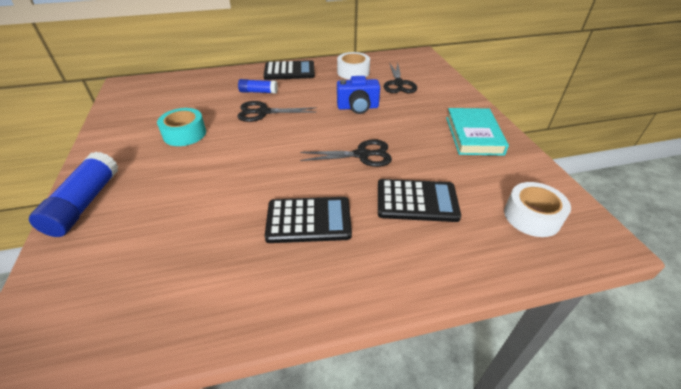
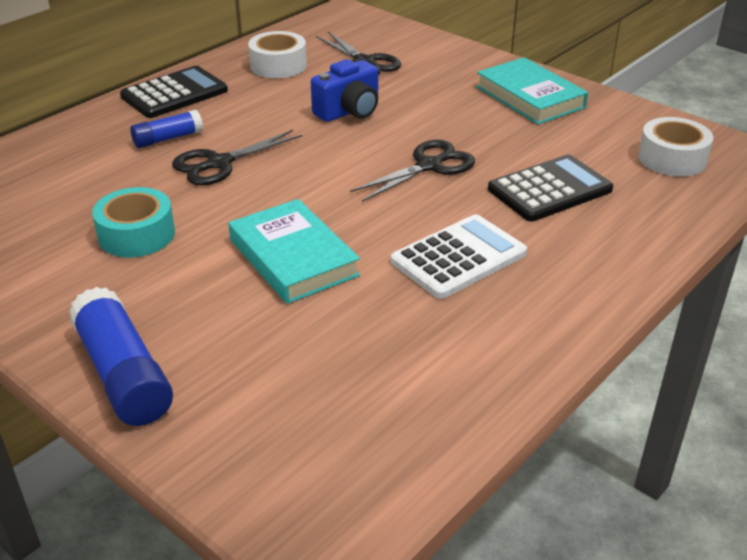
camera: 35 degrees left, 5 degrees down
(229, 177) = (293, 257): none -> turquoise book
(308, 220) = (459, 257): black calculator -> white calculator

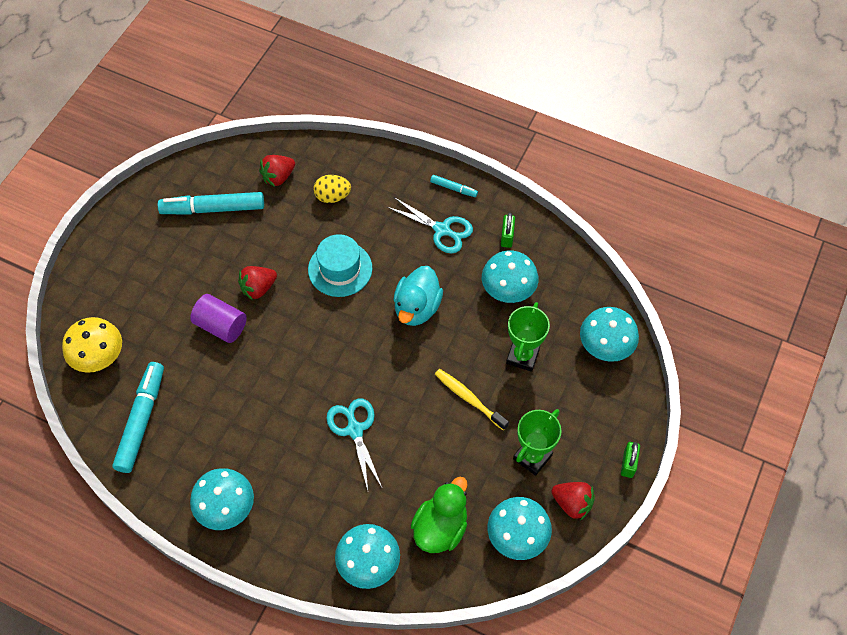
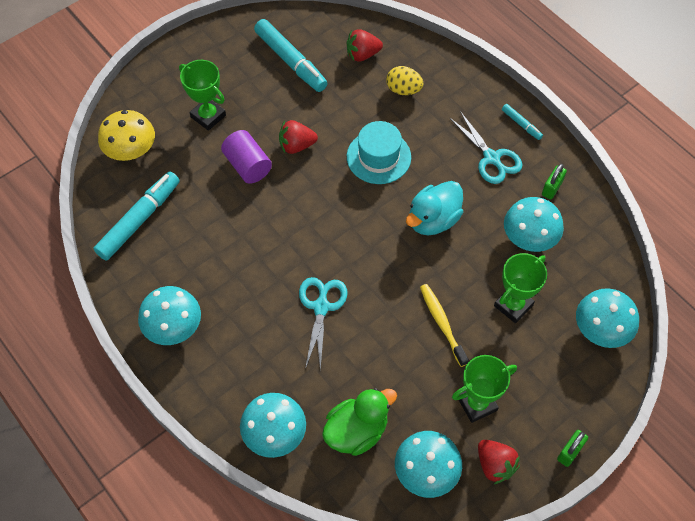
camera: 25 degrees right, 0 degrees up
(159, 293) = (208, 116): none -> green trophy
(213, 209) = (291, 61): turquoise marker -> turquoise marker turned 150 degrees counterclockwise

--- --- ---

Return the full listing exactly as it appears above, without its pictures.

Exercise solution =
camera: 35 degrees left, 5 degrees down
(229, 177) = (293, 257): none -> turquoise book
(308, 220) = (459, 257): black calculator -> white calculator

camera: 25 degrees right, 0 degrees up
(159, 293) = (208, 116): none -> green trophy
(213, 209) = (291, 61): turquoise marker -> turquoise marker turned 150 degrees counterclockwise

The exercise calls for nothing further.